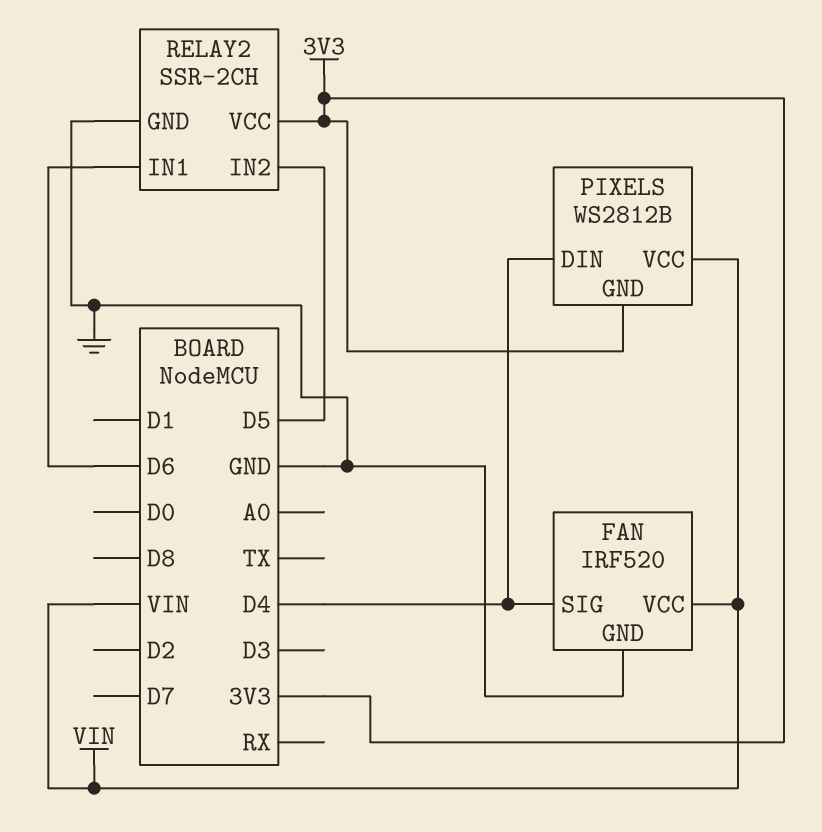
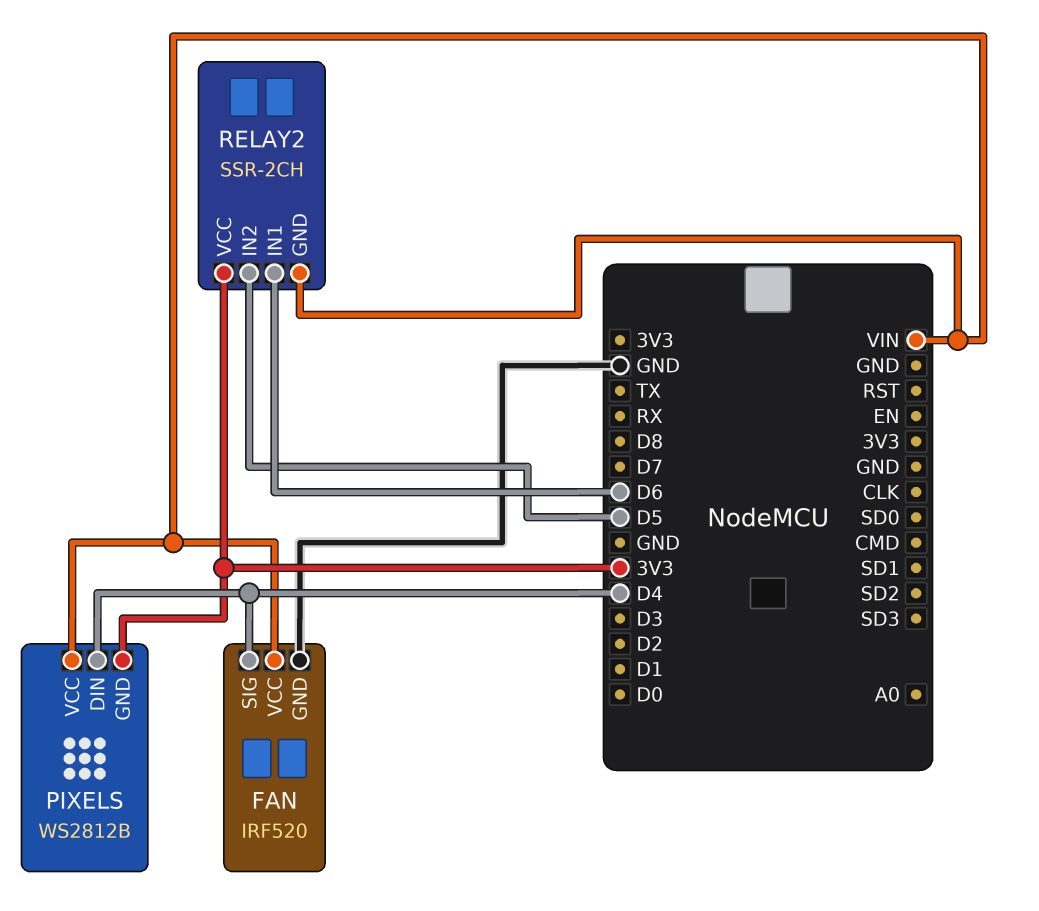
RELAY2 pin GND: GND -> VIN

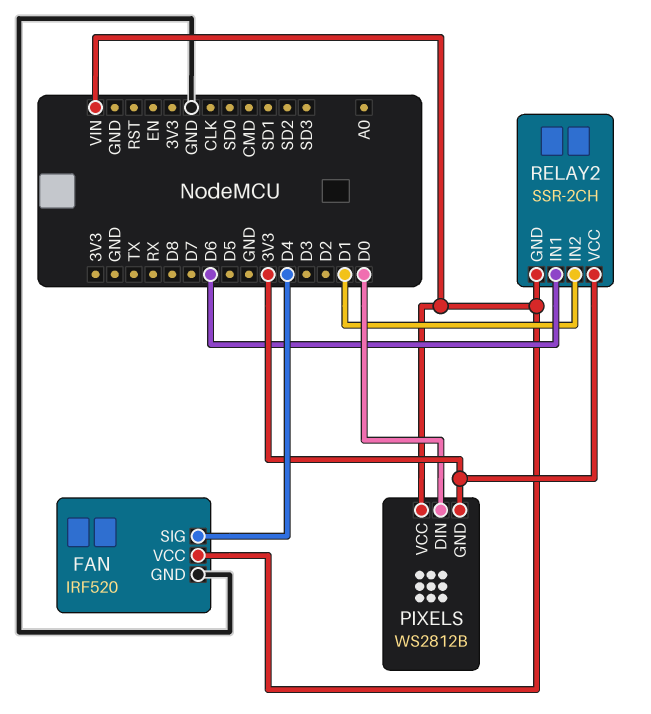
PIXELS pin DIN: D4 -> D0
RELAY2 pin IN2: D5 -> D1

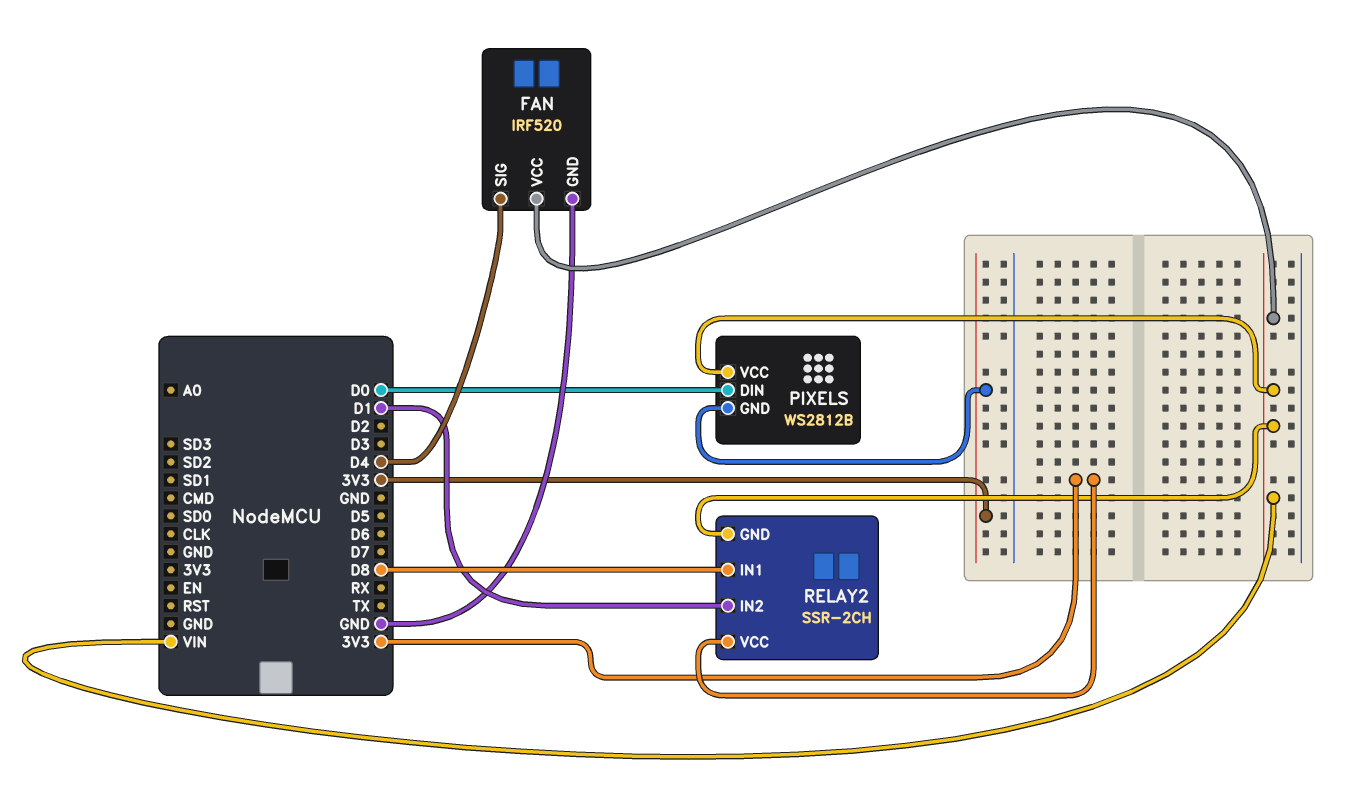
RELAY2 pin IN1: D6 -> D8

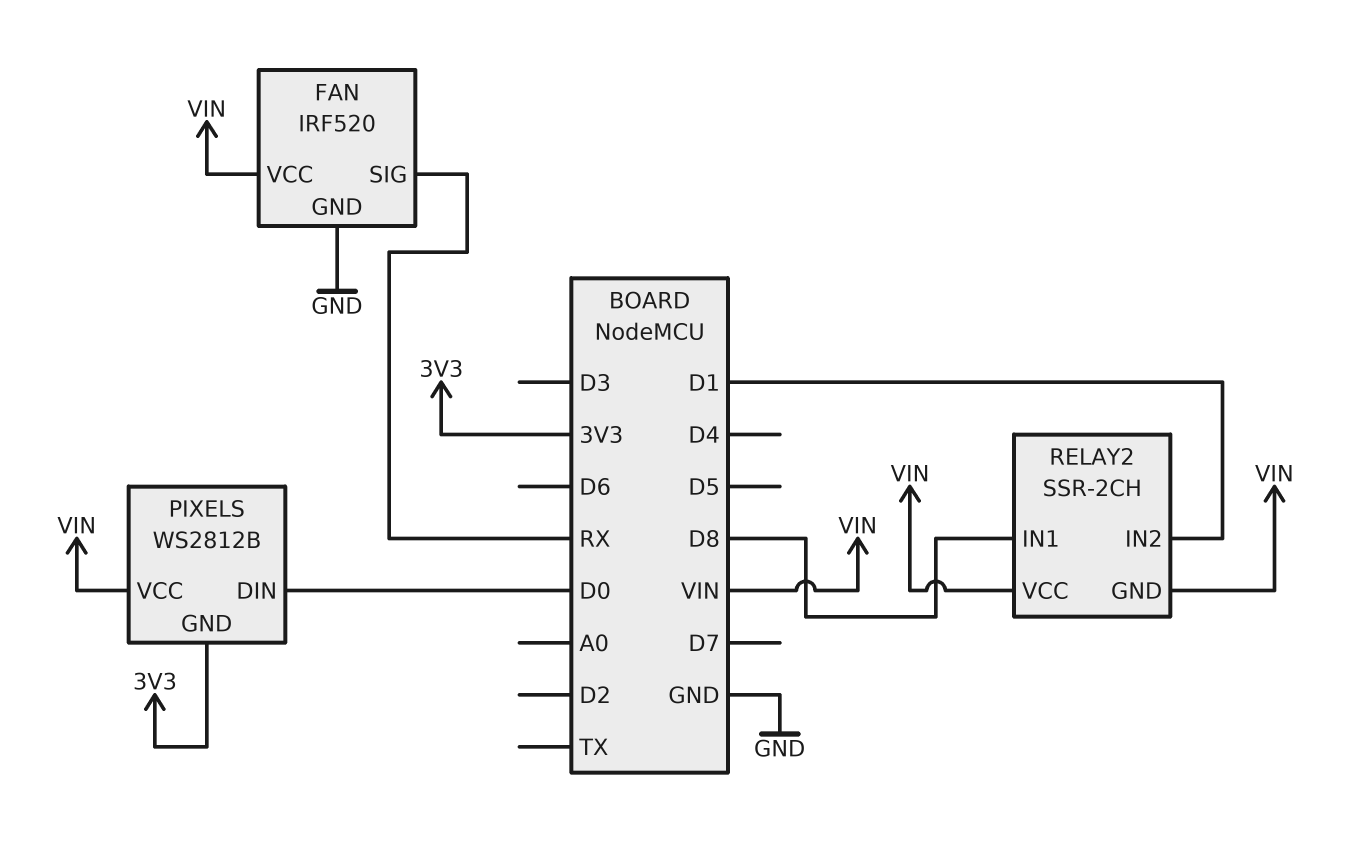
FAN pin SIG: D4 -> RX
RELAY2 pin VCC: 3V3 -> VIN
____
- **WHAT IS EXPECTED**: Give the listing again word for word. Skip any pictures.

- **SOLUTION BELOW**:
RELAY2 pin GND: GND -> VIN

PIXELS pin DIN: D4 -> D0
RELAY2 pin IN2: D5 -> D1

RELAY2 pin IN1: D6 -> D8

FAN pin SIG: D4 -> RX
RELAY2 pin VCC: 3V3 -> VIN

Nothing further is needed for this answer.